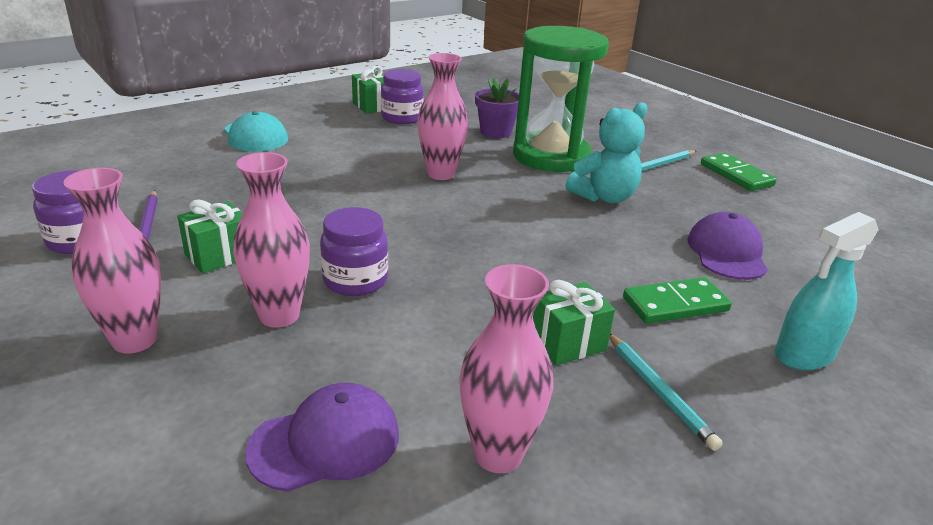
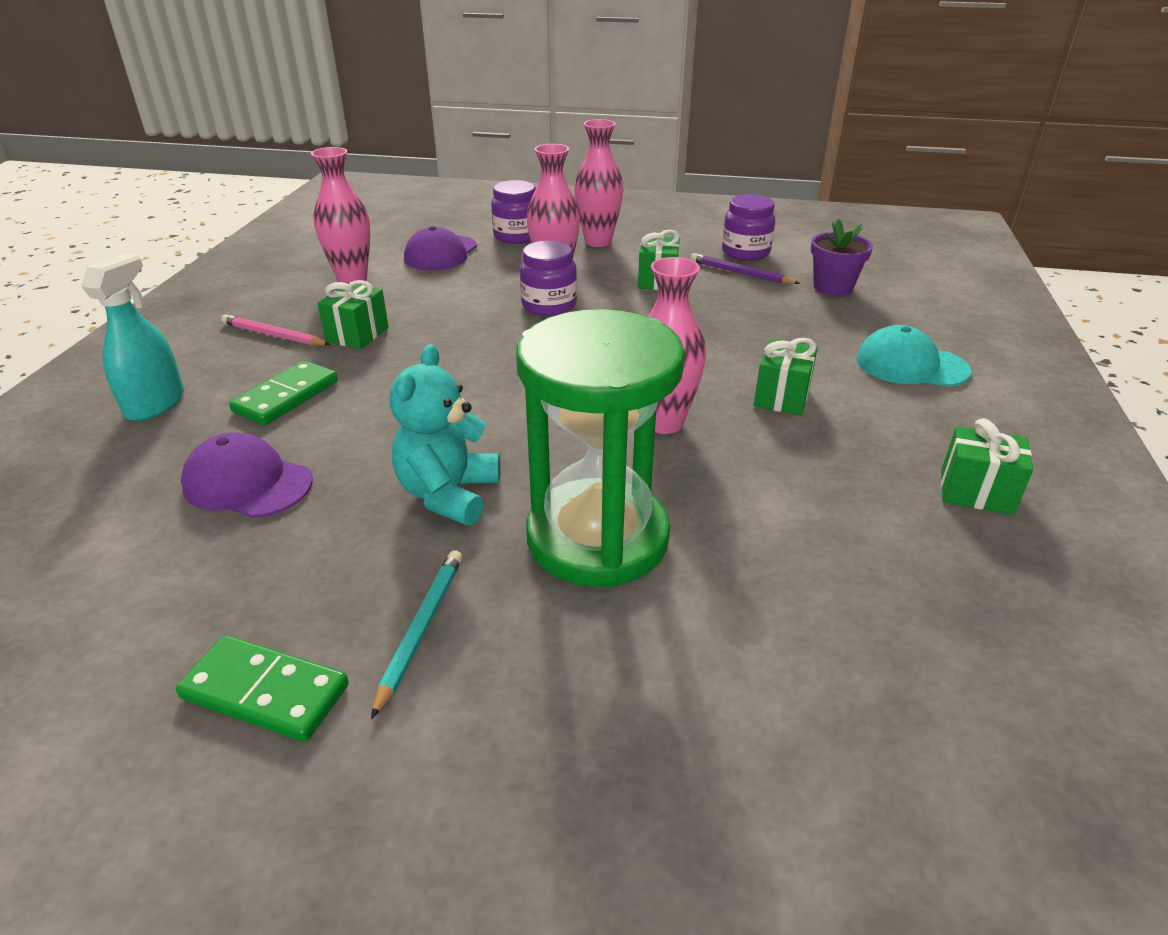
camera: 140 degrees right, 5 degrees up
(355, 156) = (782, 397): none -> green gift
(402, 118) = (892, 492): purple jar -> purple jar (516, 236)
(496, 132) = (743, 547): purple flower pot -> purple flower pot (833, 287)
(659, 392) = (274, 335): turquoise pencil -> pink pencil
(726, 252) = (247, 483): purple cap -> purple cap turned 150 degrees clockwise

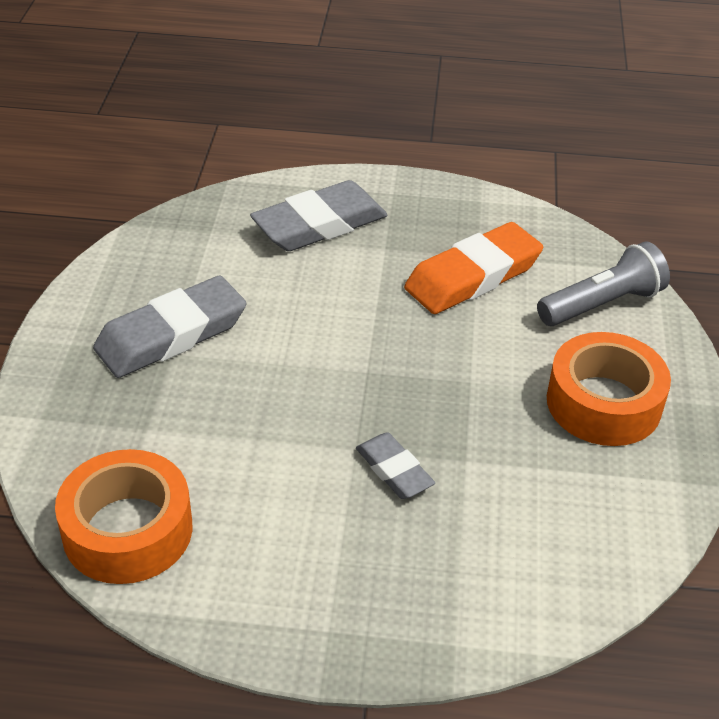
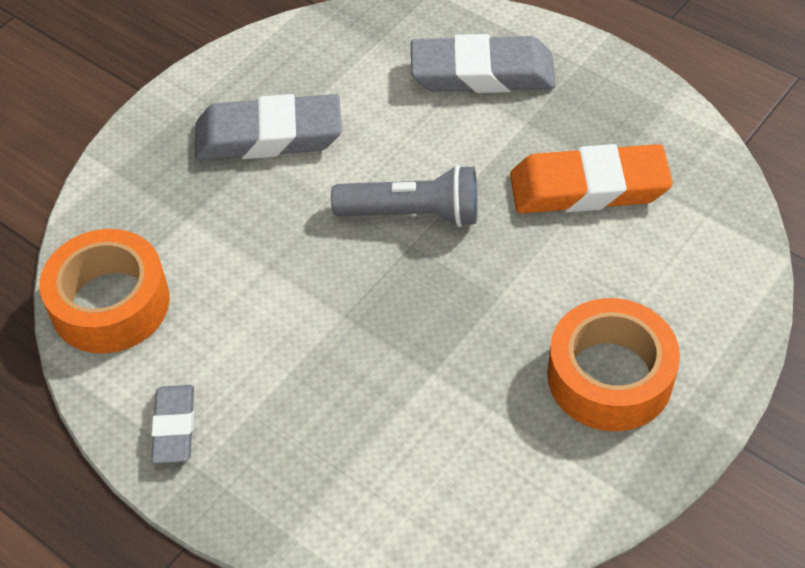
camera: 35 degrees right, 10 degrees up
(394, 470) = (360, 352): grey eraser -> grey eraser (174, 427)
(602, 304) = (697, 271): grey flashlight -> grey flashlight (413, 213)

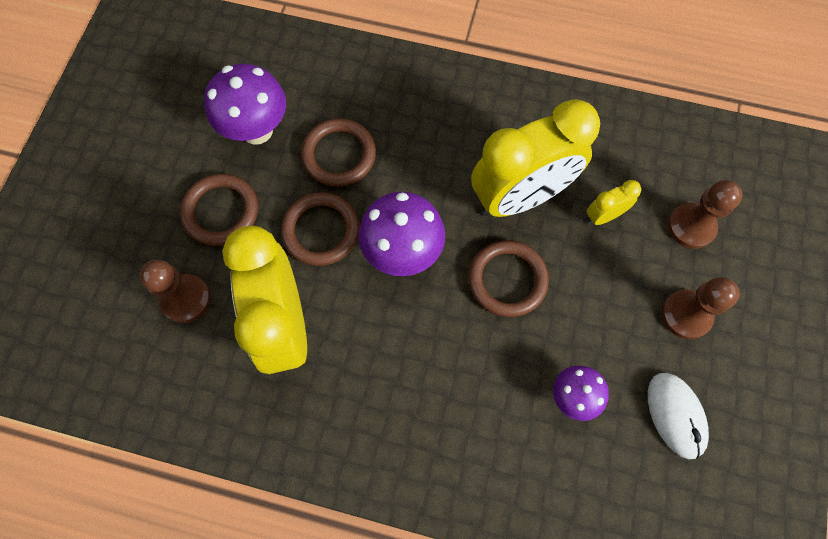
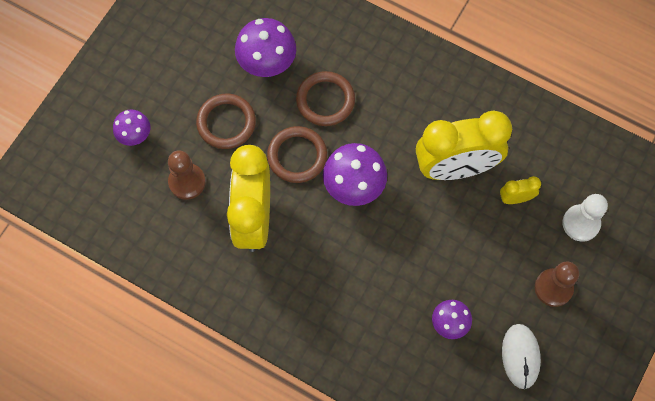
camera: 15 degrees right, 0 degrees up
(106, 257) = (135, 136): none -> purple mushroom
(507, 280) = (426, 228): brown ring -> none
(691, 226) = (581, 223): brown pawn -> white pawn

• _What is being asked_: Give every record again exactly, apart from the pictures, which stay out.

• _Reply_:
camera: 140 degrees right, 5 degrees up
(355, 156) = (782, 397): none -> green gift
(402, 118) = (892, 492): purple jar -> purple jar (516, 236)
(496, 132) = (743, 547): purple flower pot -> purple flower pot (833, 287)
(659, 392) = (274, 335): turquoise pencil -> pink pencil
(726, 252) = (247, 483): purple cap -> purple cap turned 150 degrees clockwise

camera: 35 degrees right, 10 degrees up
(394, 470) = (360, 352): grey eraser -> grey eraser (174, 427)
(602, 304) = (697, 271): grey flashlight -> grey flashlight (413, 213)

camera: 15 degrees right, 0 degrees up
(106, 257) = (135, 136): none -> purple mushroom
(507, 280) = (426, 228): brown ring -> none
(691, 226) = (581, 223): brown pawn -> white pawn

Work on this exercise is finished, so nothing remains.